Find the string "LEDK" in the records and copy each line where it occurs.

Exercise material:
......

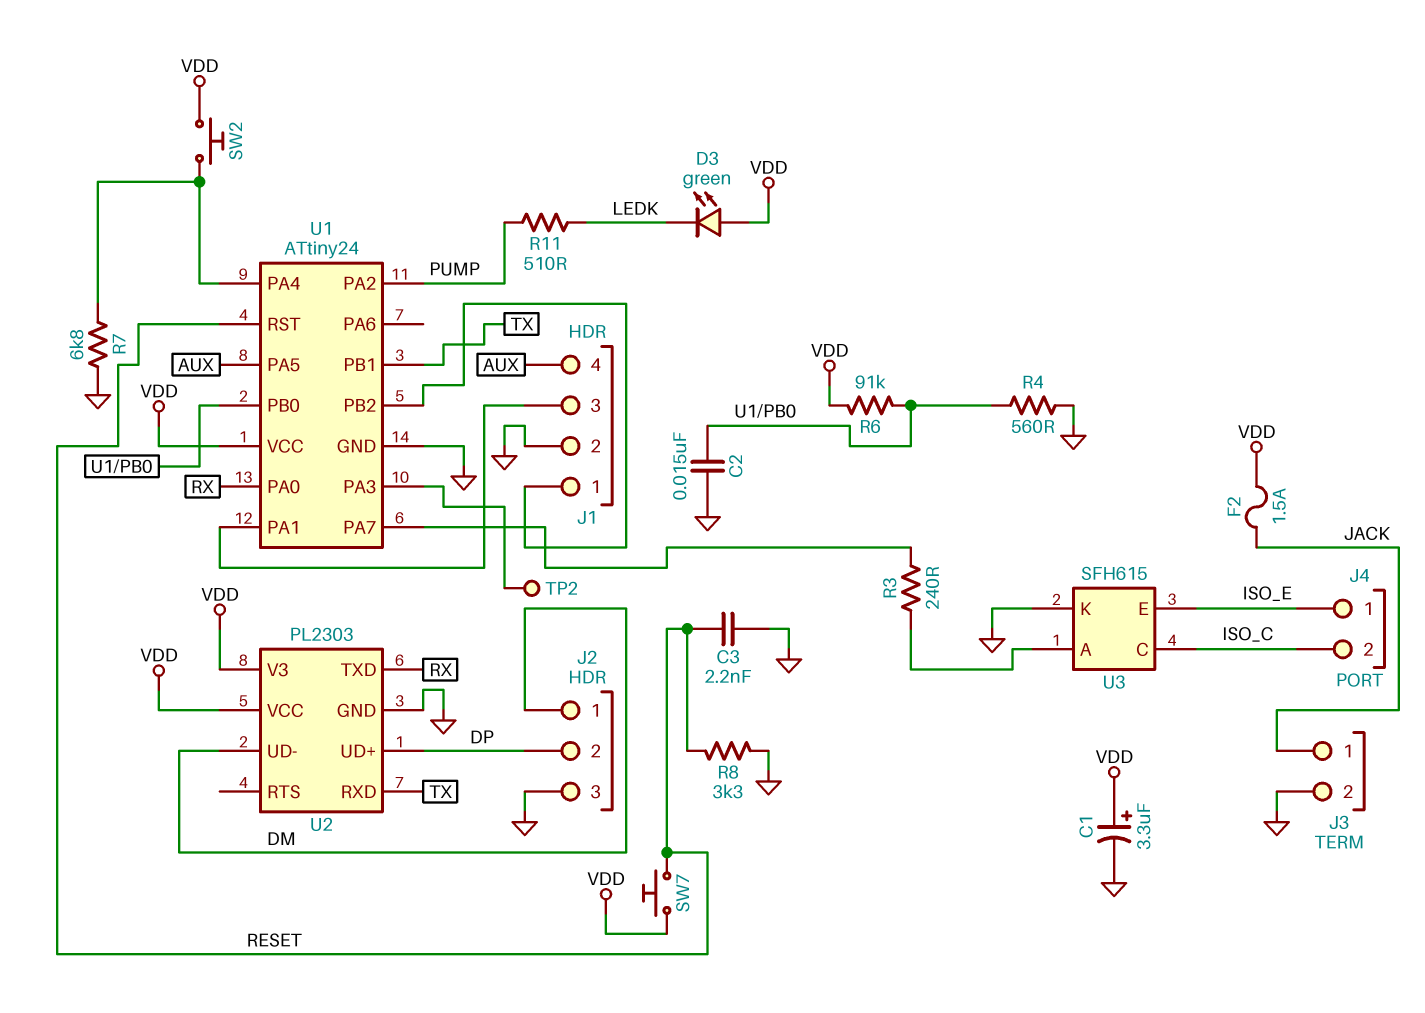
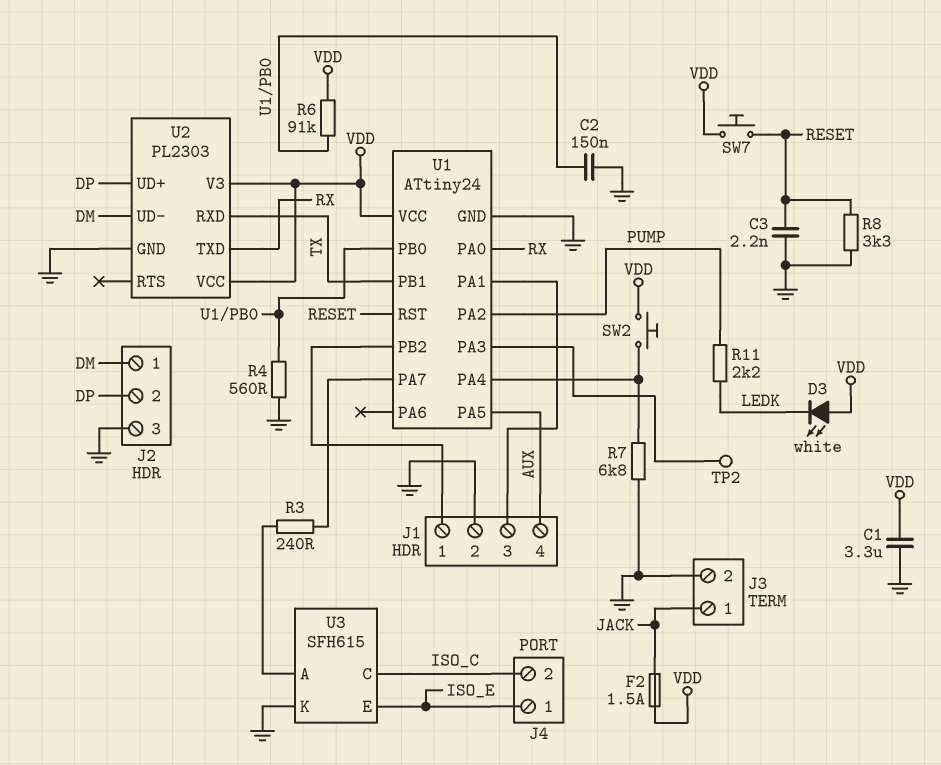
C1: 3.3uF (plus VDD, minus GND) -> 3.3uF (GND, VDD)
C2: 15nF (GND, U1/PB0) -> 150nF (GND, U1/PB0)
D3: LED green (A VDD, K LEDK) -> LED white (A VDD, K LEDK)
R11: 510 (LEDK, PUMP) -> 2.2k (LEDK, PUMP)

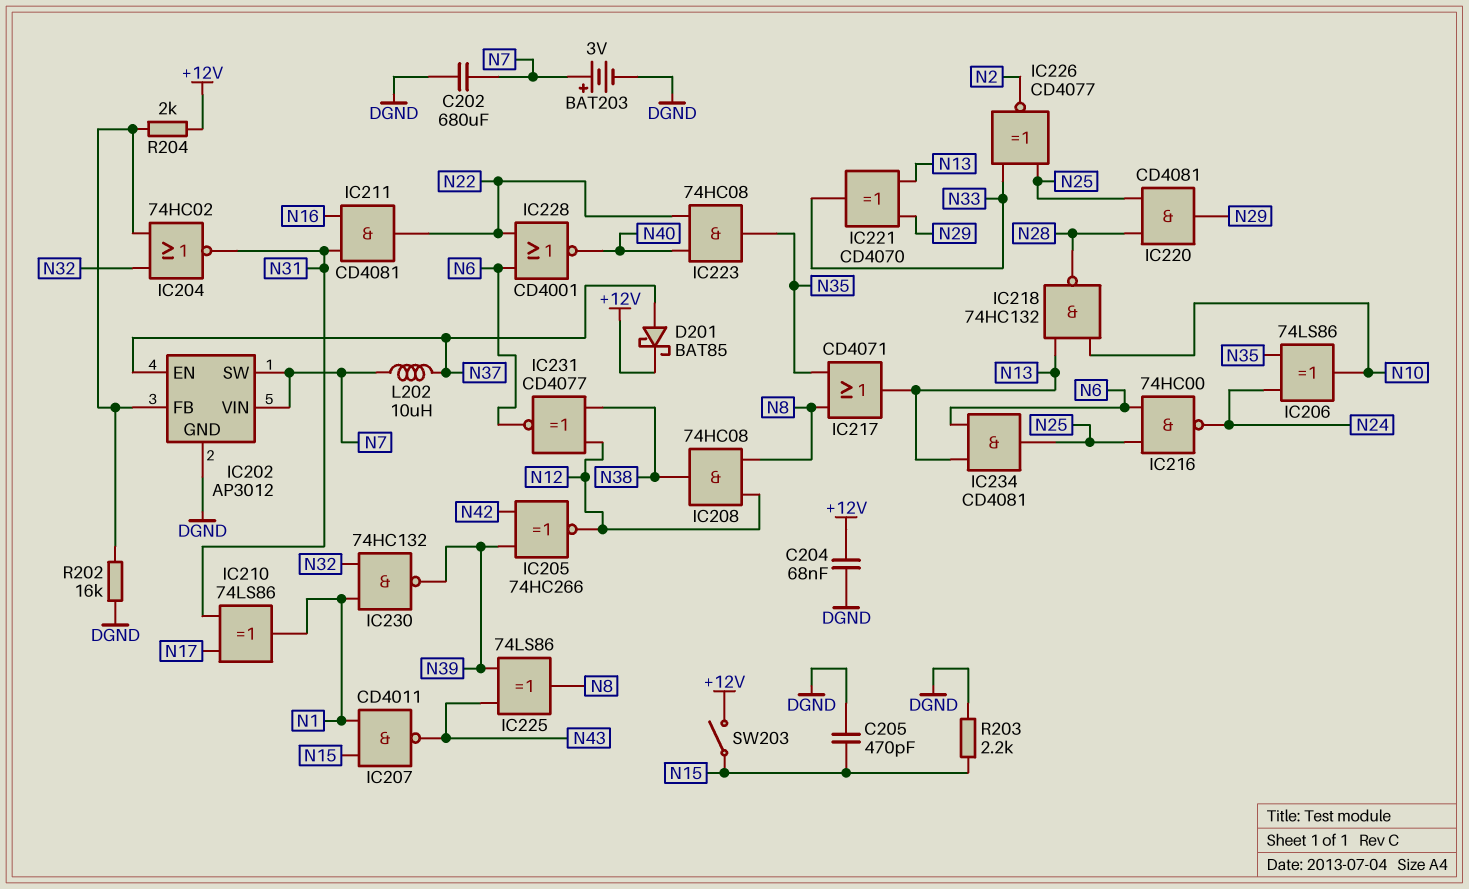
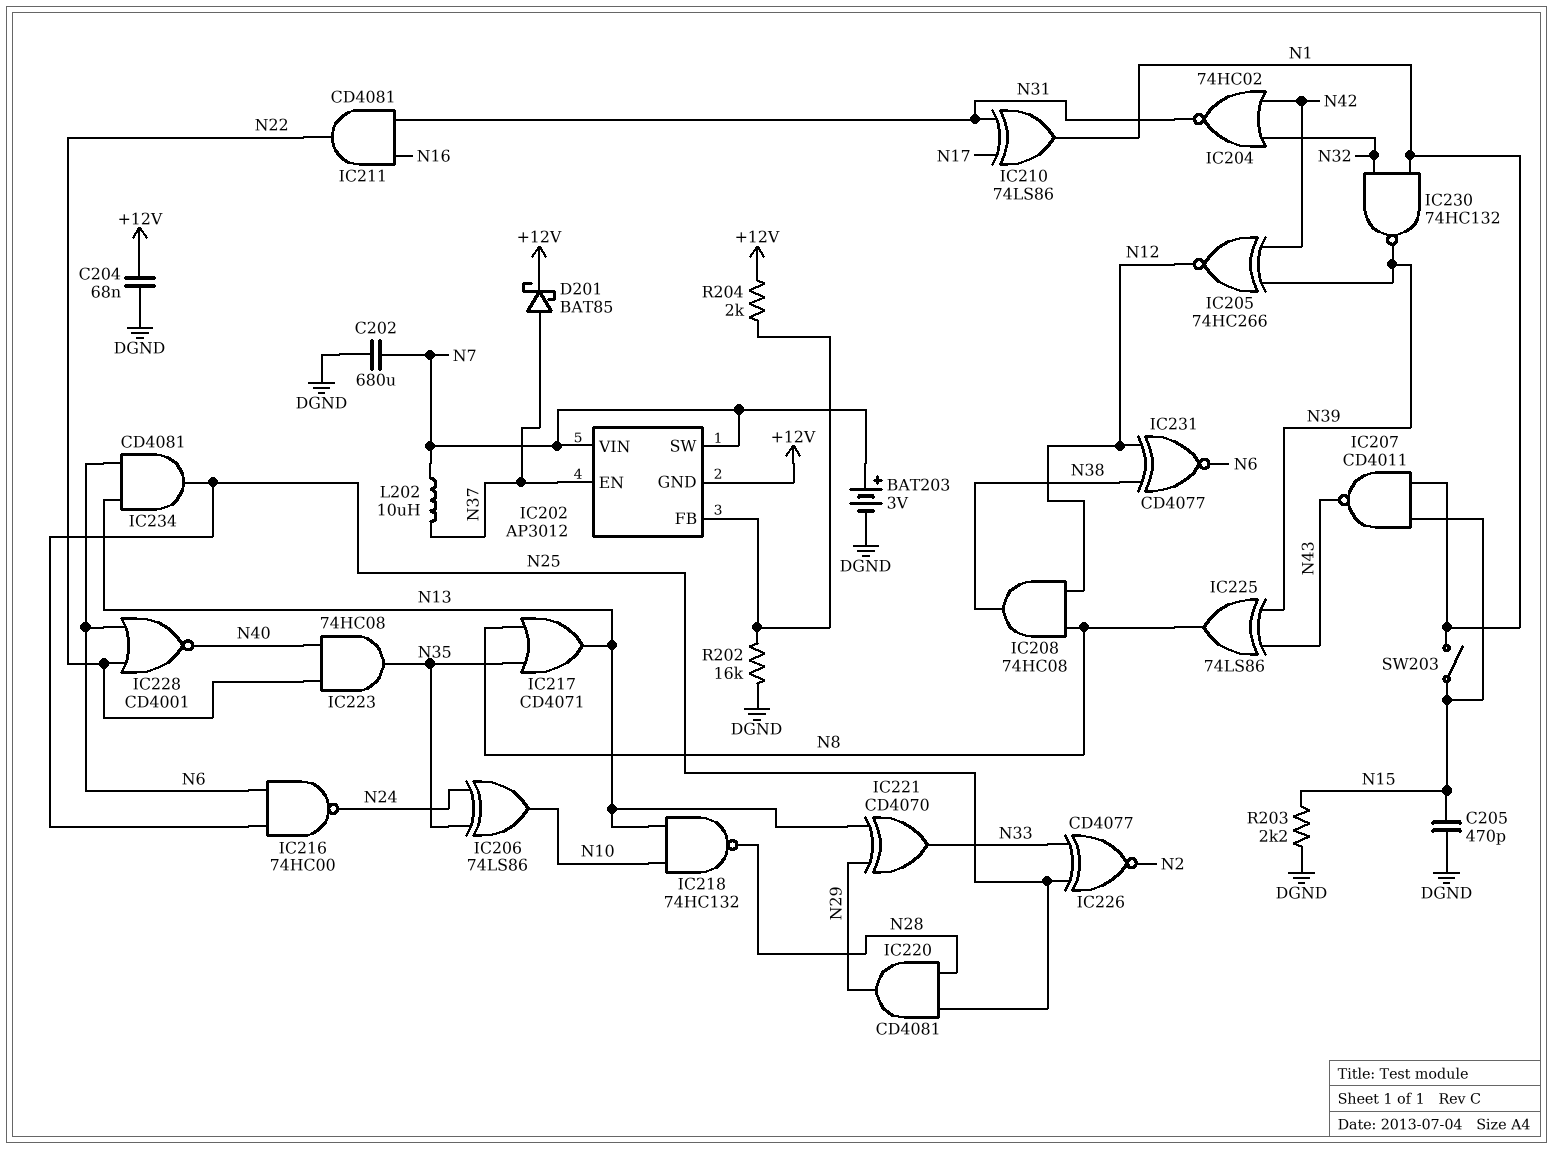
IC202 pin GND: DGND -> +12V
IC204: NOR 74HC02 (in IC202/FB, in N32, out N31) -> NOR 74HC02 (in N32, in N42, out N31)
SW203: switch (+12V, N15) -> switch (N1, N15)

......

Result for this task:
D3: LED green (A VDD, K LEDK) -> LED white (A VDD, K LEDK)
R11: 510 (LEDK, PUMP) -> 2.2k (LEDK, PUMP)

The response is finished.